WHAT TO WORK ON. The reply should contain every line of the data, repeated exactly, and no pictures.

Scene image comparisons
------------

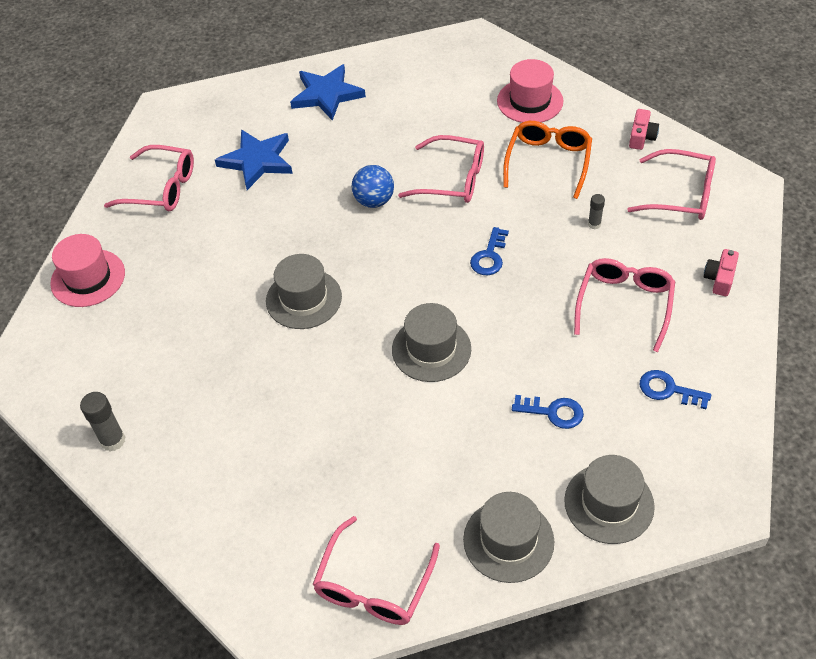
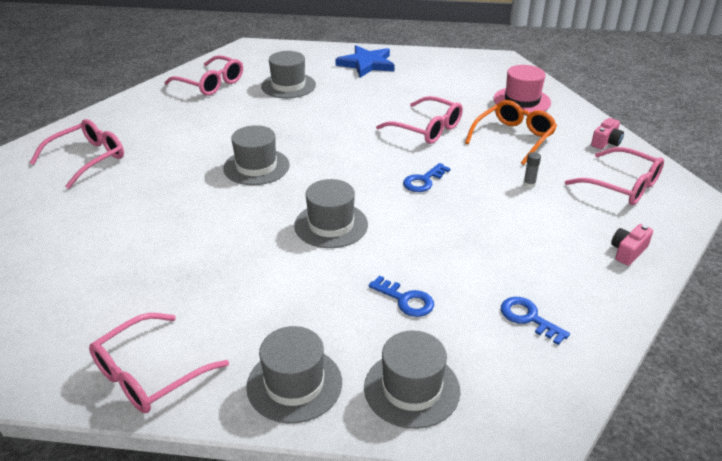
camera: 20 degrees right, 15 degrees down
(88, 278) = (119, 116): pink hat -> none
(113, 440) = (46, 208): grey glue stick -> none
(257, 161) = (288, 86): blue star -> grey hat
(374, 201) = (356, 126): blue ball -> none
(624, 304) = (523, 244): pink glasses -> pink glasses (88, 159)

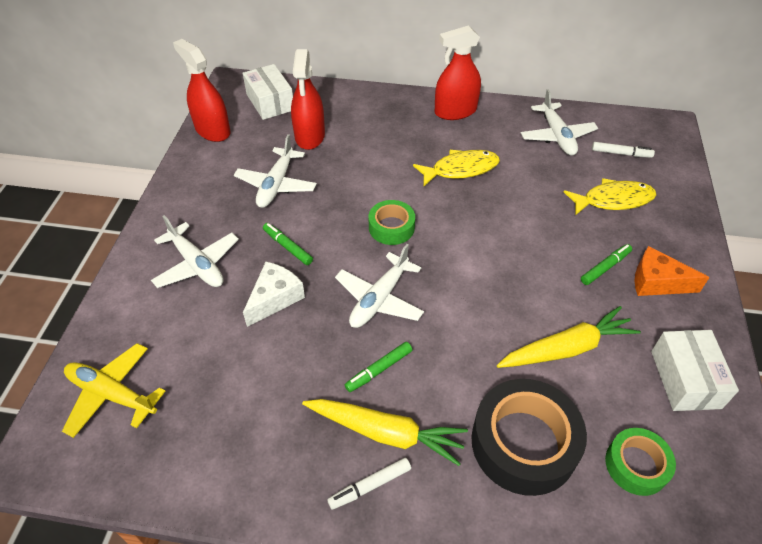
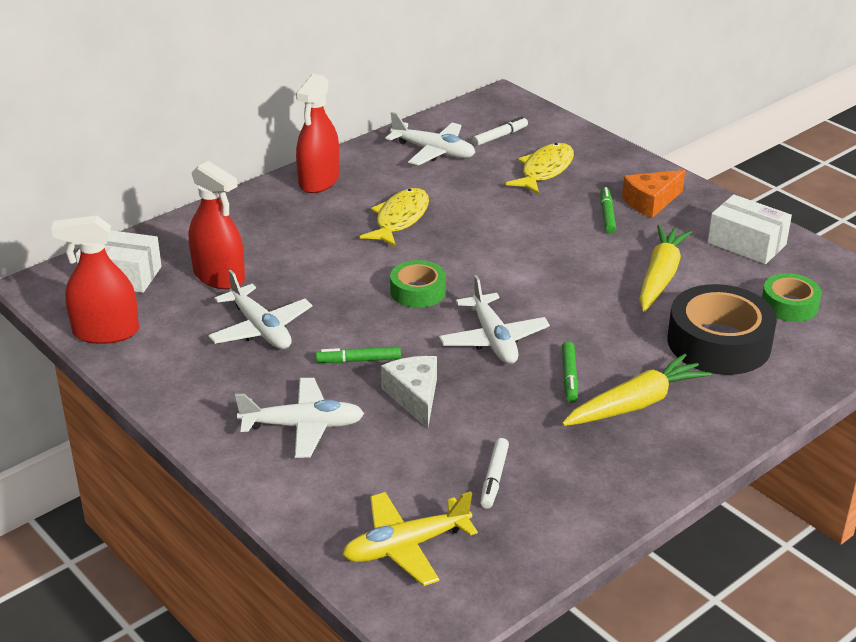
camera: 50 degrees left, 15 degrees down
(370, 486) = (674, 435): white marker -> white marker (494, 478)

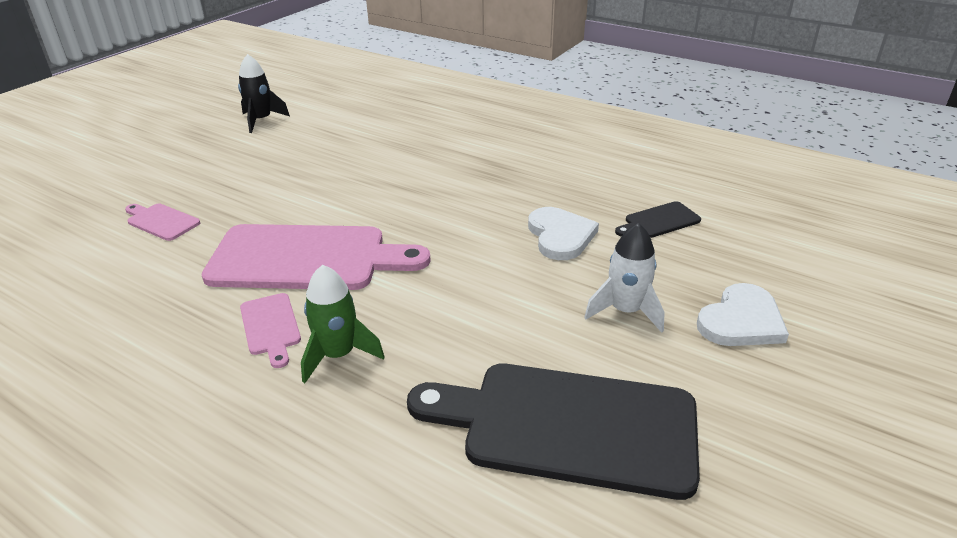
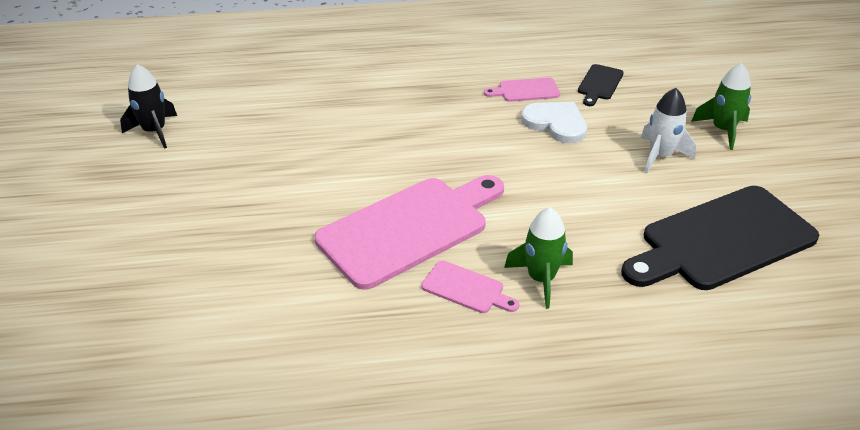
camera: 40 degrees left, 5 degrees up
(161, 221) = (229, 264): pink cutting board -> pink cutting board (525, 90)
(741, 321) = (723, 130): white heart -> green rocket

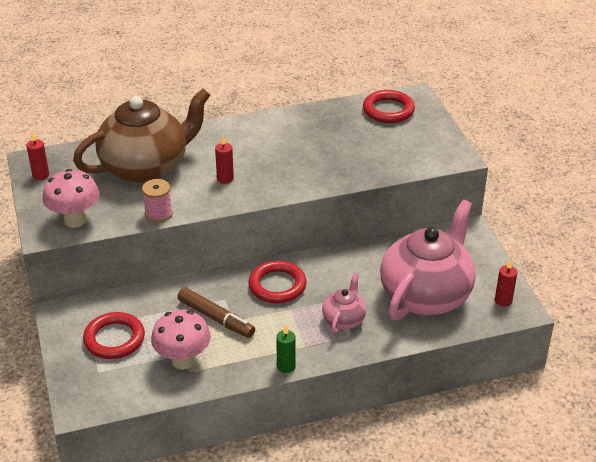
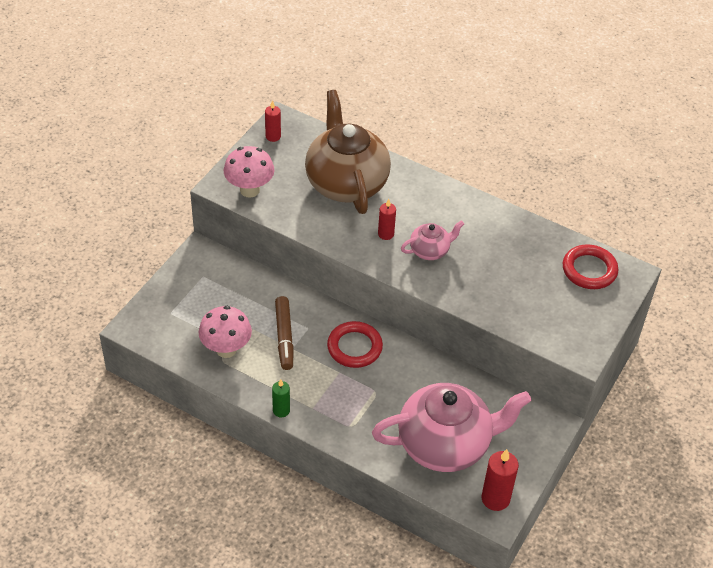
camera: 45 degrees right, 10 degrees up
(114, 339) = (207, 298): red ring -> none
(146, 167) = (346, 183): brown teapot -> brown teapot turned 120 degrees counterclockwise
(158, 214) = (306, 227): pink spool -> none
(344, 319) = (363, 411): pink teapot -> pink teapot (430, 250)
(503, 300) = (495, 498): red candle -> red candle, size x1.61

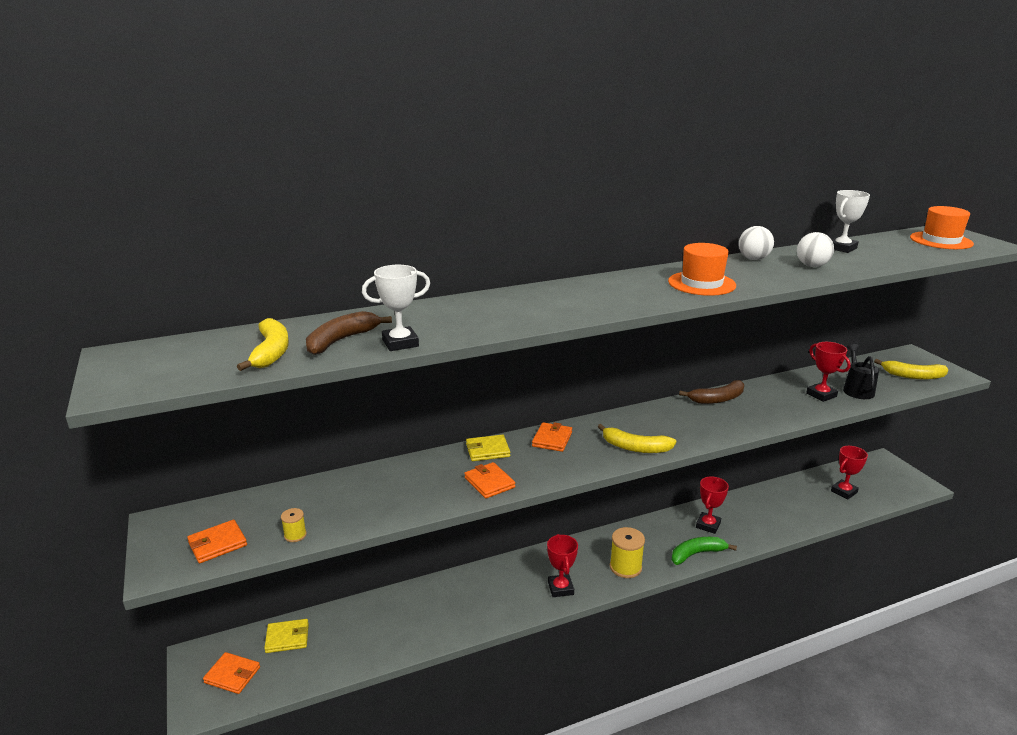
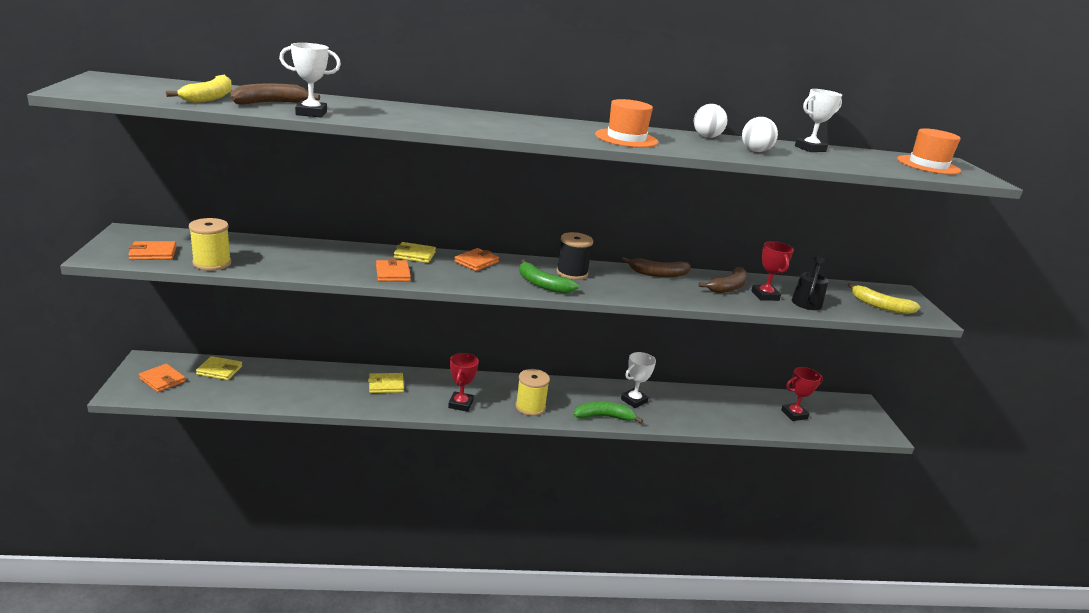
camera: 15 degrees right, 0 degrees up
(295, 535) = (212, 263): yellow spool -> yellow spool, size x1.94
(473, 592) = (386, 385): none -> yellow wallet
(635, 447) = (542, 284): yellow banana -> green banana
(646, 423) = (572, 273): none -> black spool
(708, 525) = (634, 400): red trophy -> white trophy
(785, 395) = (728, 287): none -> brown banana

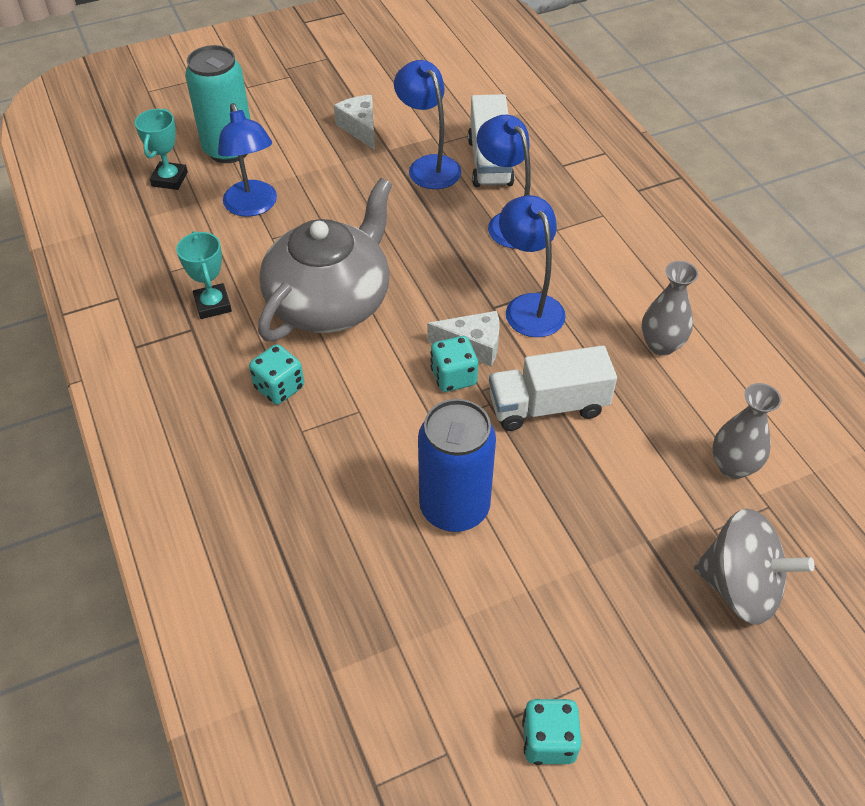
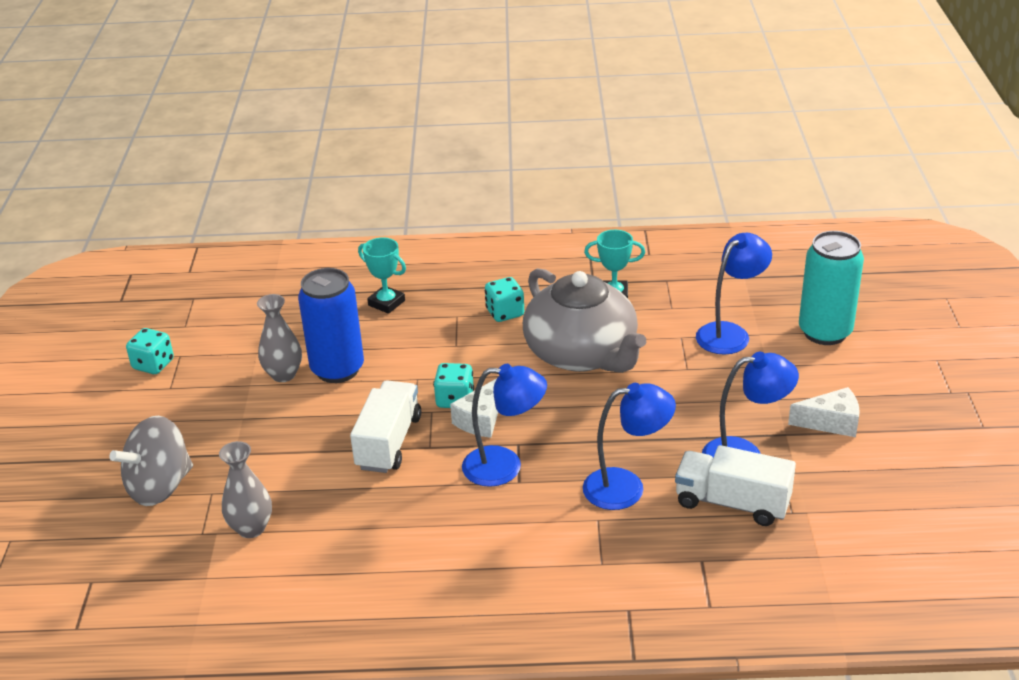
camera: 115 degrees right, 15 degrees down
(169, 179) = (792, 294): turquoise trophy -> turquoise trophy (386, 303)
(253, 207) = (730, 333): blue lamp -> blue lamp turned 135 degrees clockwise
(661, 345) = (402, 536): grey vase -> grey vase (283, 374)

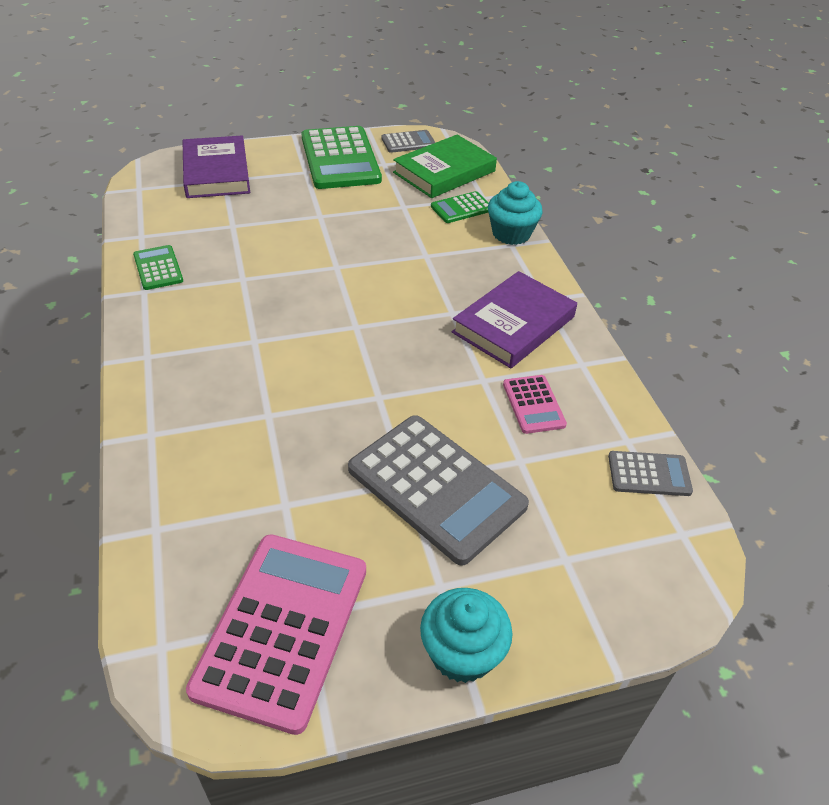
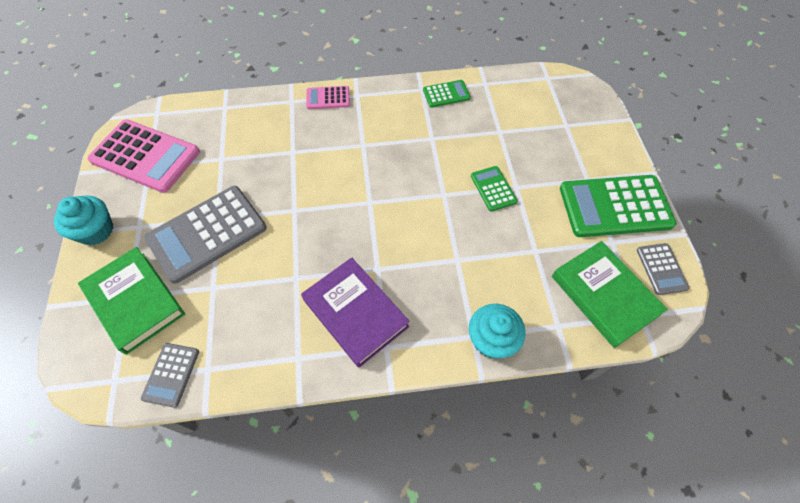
camera: 100 degrees right, 15 degrees up
(216, 172) = (577, 120): purple book -> none
(461, 208) = (535, 301): green calculator -> green calculator (493, 189)
(533, 404) = (262, 308): pink calculator -> pink calculator (328, 98)
(570, 547) = (135, 302): none -> green book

------------

ANSWER SPACE.
camera: 20 degrees right, 15 degrees down
(88, 278) = (119, 116): pink hat -> none
(113, 440) = (46, 208): grey glue stick -> none
(257, 161) = (288, 86): blue star -> grey hat
(374, 201) = (356, 126): blue ball -> none
(624, 304) = (523, 244): pink glasses -> pink glasses (88, 159)

camera: 50 degrees left, 15 degrees down
(370, 486) = (674, 435): white marker -> white marker (494, 478)

camera: 40 degrees left, 5 degrees up
(161, 221) = (229, 264): pink cutting board -> pink cutting board (525, 90)
(741, 321) = (723, 130): white heart -> green rocket

camera: 45 degrees right, 10 degrees up
(114, 339) = (207, 298): red ring -> none
(146, 167) = (346, 183): brown teapot -> brown teapot turned 120 degrees counterclockwise
(158, 214) = (306, 227): pink spool -> none
(344, 319) = (363, 411): pink teapot -> pink teapot (430, 250)
(503, 300) = (495, 498): red candle -> red candle, size x1.61

camera: 15 degrees right, 0 degrees up
(295, 535) = (212, 263): yellow spool -> yellow spool, size x1.94
(473, 592) = (386, 385): none -> yellow wallet
(635, 447) = (542, 284): yellow banana -> green banana
(646, 423) = (572, 273): none -> black spool
(708, 525) = (634, 400): red trophy -> white trophy
(785, 395) = (728, 287): none -> brown banana

camera: 115 degrees right, 15 degrees down
(169, 179) = (792, 294): turquoise trophy -> turquoise trophy (386, 303)
(253, 207) = (730, 333): blue lamp -> blue lamp turned 135 degrees clockwise
(661, 345) = (402, 536): grey vase -> grey vase (283, 374)

camera: 100 degrees right, 15 degrees up
(216, 172) = (577, 120): purple book -> none
(461, 208) = (535, 301): green calculator -> green calculator (493, 189)
(533, 404) = (262, 308): pink calculator -> pink calculator (328, 98)
(570, 547) = (135, 302): none -> green book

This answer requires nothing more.